# REQUIRED WORK
Look for the line containing "C3: 10uF (plus" and the line containing "T2: PNP BC557" in the entries below. Copy those two and all lines between them exactly, leaving out pictures.

===== INFORMATION SUPPLIED

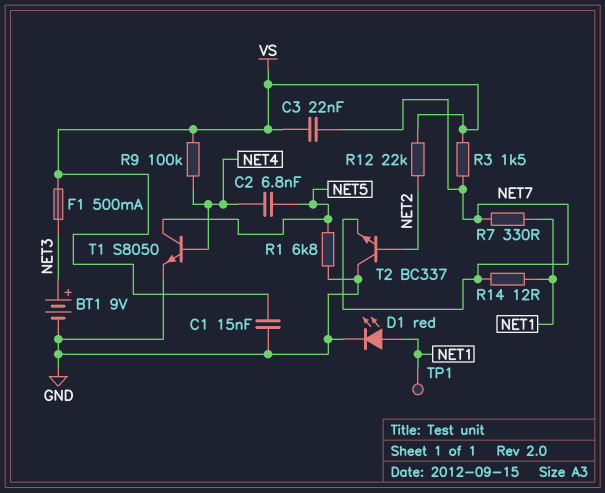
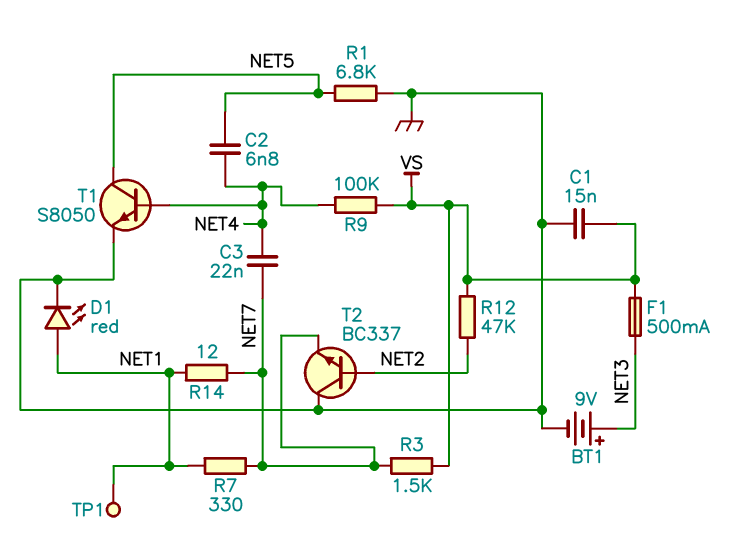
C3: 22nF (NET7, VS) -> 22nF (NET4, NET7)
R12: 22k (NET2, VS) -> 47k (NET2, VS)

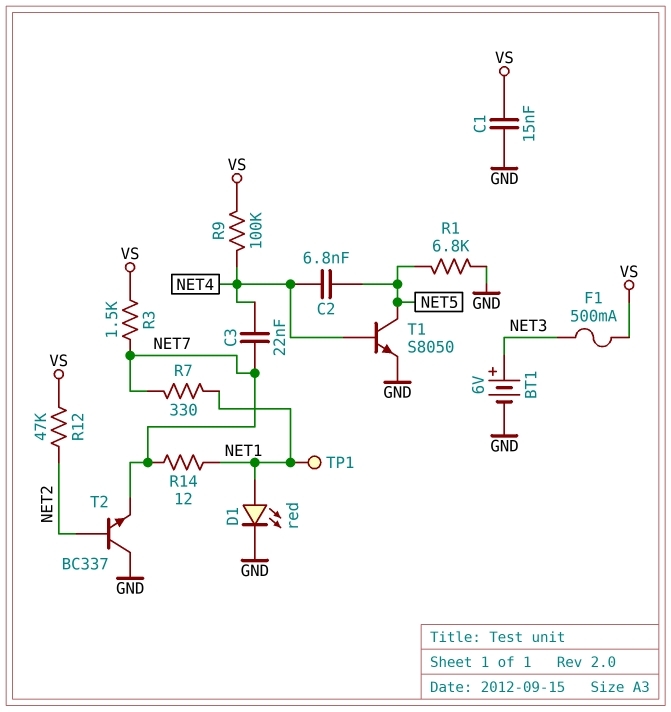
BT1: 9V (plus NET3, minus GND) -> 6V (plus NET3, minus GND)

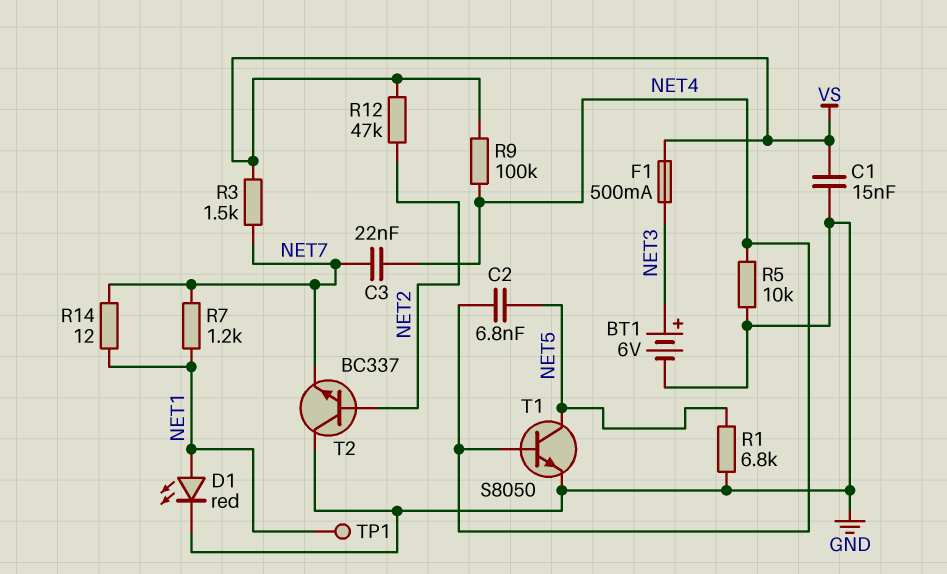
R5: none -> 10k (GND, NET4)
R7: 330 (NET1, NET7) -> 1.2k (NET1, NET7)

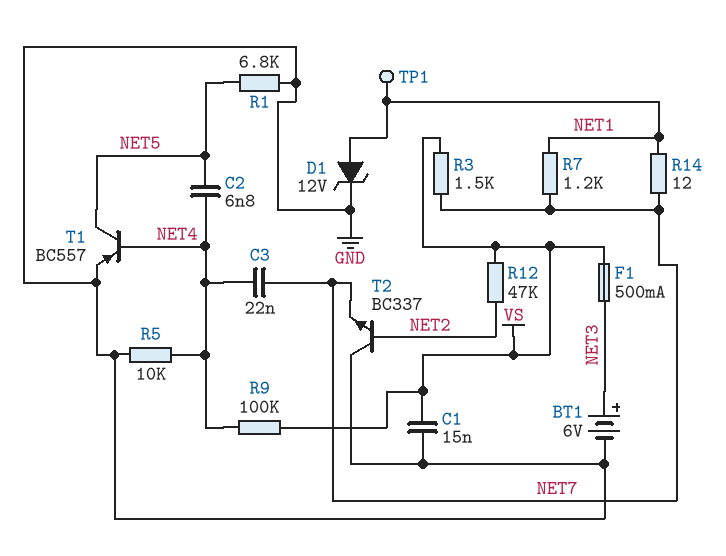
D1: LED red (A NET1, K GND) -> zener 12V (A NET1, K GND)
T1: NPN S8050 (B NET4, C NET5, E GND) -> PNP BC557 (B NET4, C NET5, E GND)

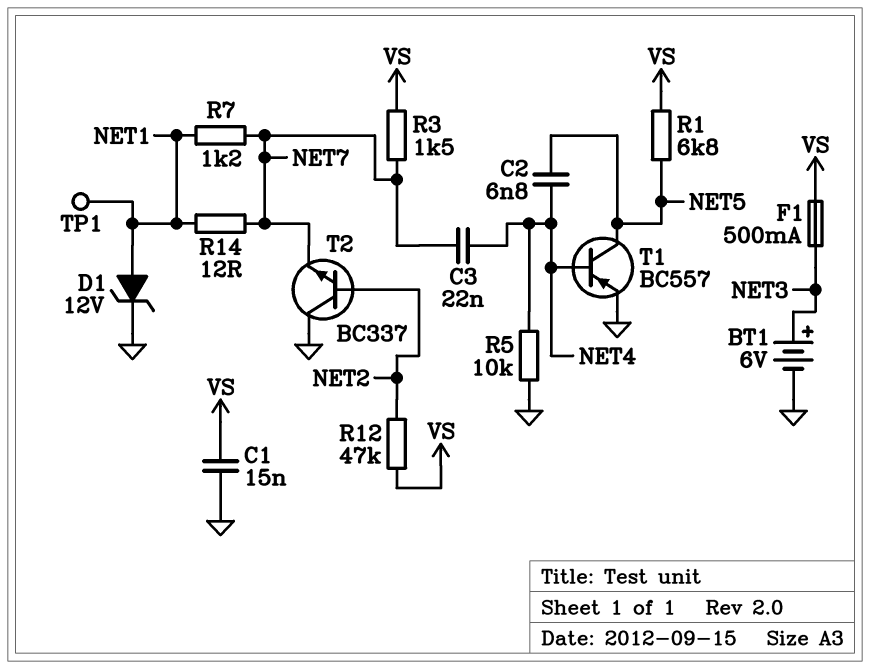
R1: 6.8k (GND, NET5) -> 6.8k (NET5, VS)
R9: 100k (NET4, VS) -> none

==========
===== INFORMATION SUPPLIED

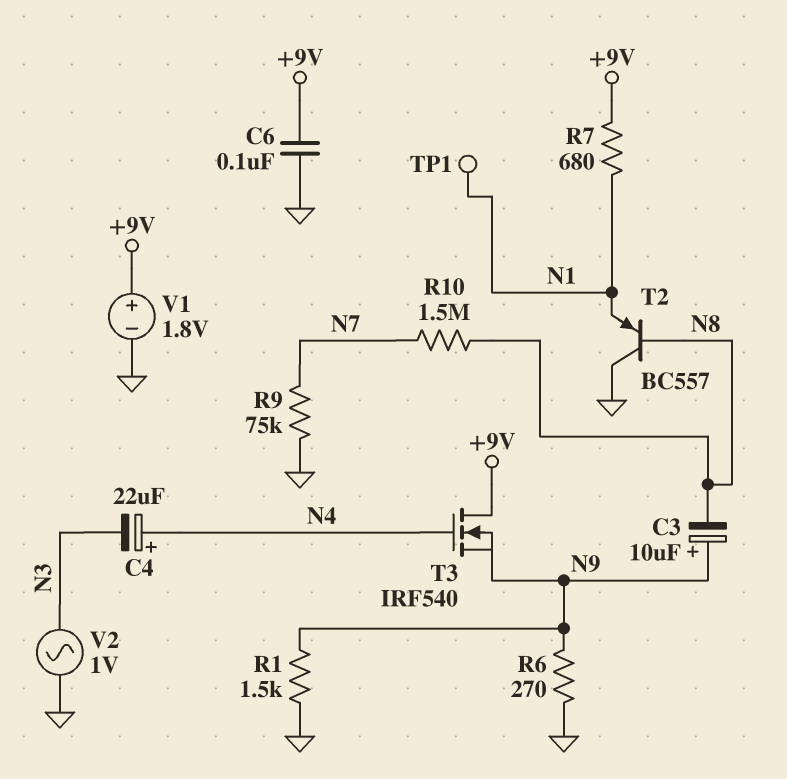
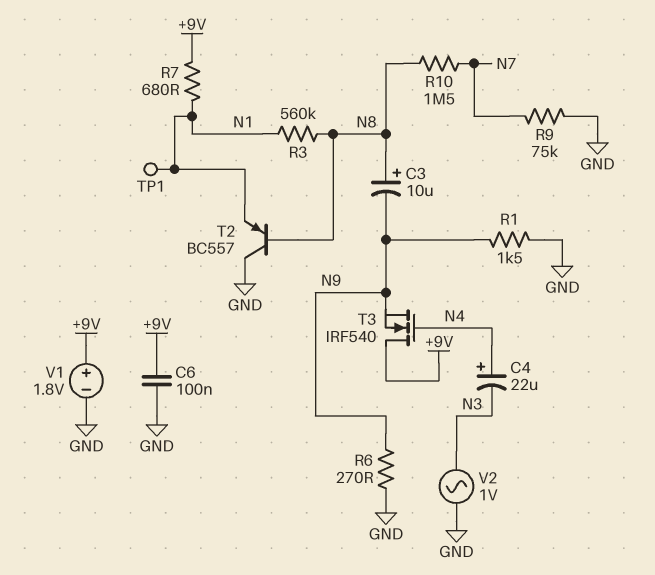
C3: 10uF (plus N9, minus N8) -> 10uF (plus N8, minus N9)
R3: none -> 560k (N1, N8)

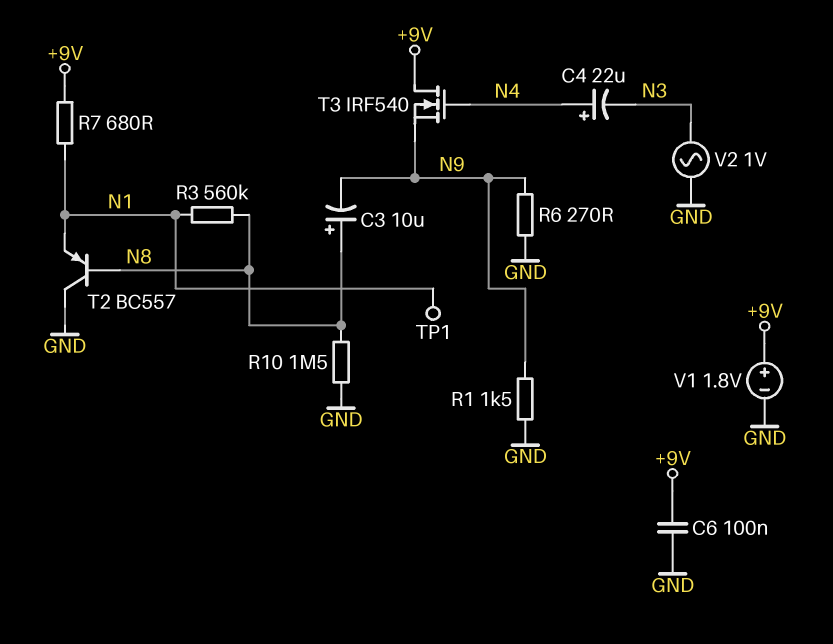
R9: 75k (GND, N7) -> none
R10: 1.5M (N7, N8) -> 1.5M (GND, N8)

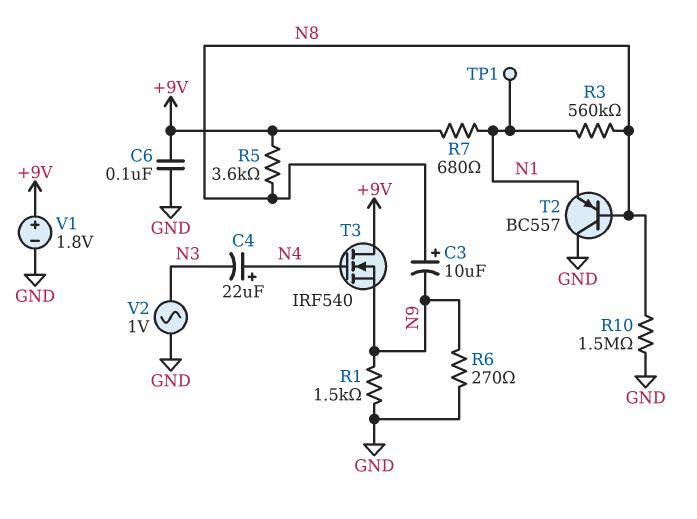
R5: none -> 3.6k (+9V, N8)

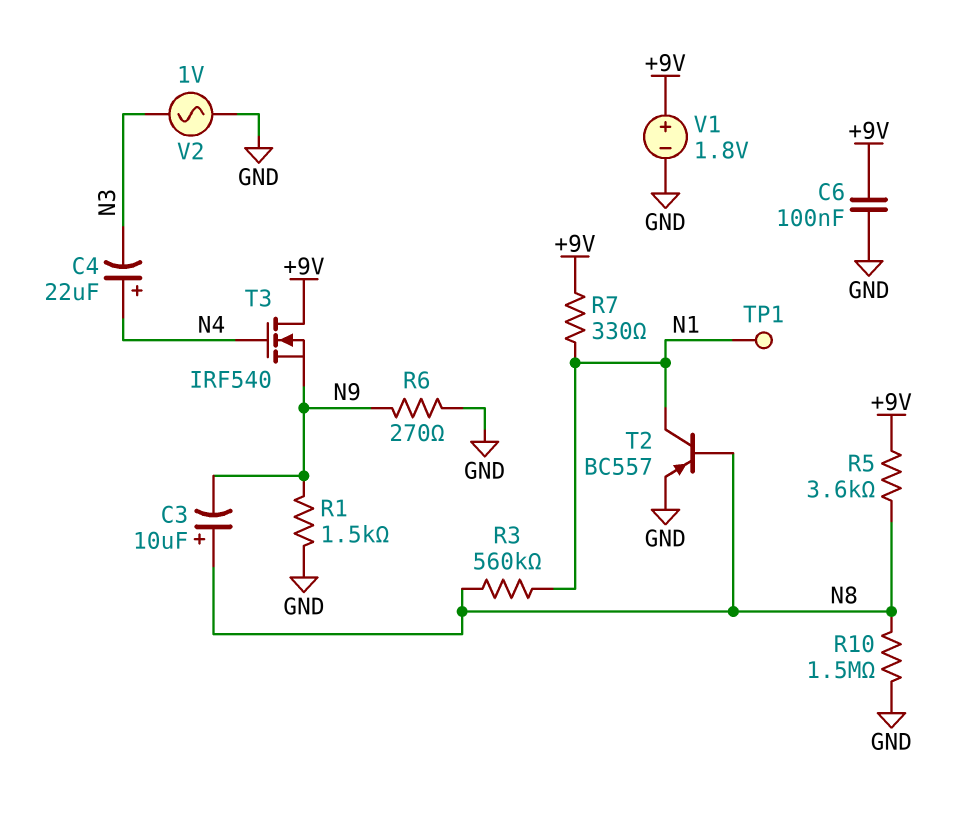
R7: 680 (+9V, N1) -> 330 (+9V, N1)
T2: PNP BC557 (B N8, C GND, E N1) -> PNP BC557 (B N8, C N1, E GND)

==========

# ANSWER TO THIS PROBLEM
C3: 10uF (plus N9, minus N8) -> 10uF (plus N8, minus N9)
R3: none -> 560k (N1, N8)

R9: 75k (GND, N7) -> none
R10: 1.5M (N7, N8) -> 1.5M (GND, N8)

R5: none -> 3.6k (+9V, N8)

R7: 680 (+9V, N1) -> 330 (+9V, N1)
T2: PNP BC557 (B N8, C GND, E N1) -> PNP BC557 (B N8, C N1, E GND)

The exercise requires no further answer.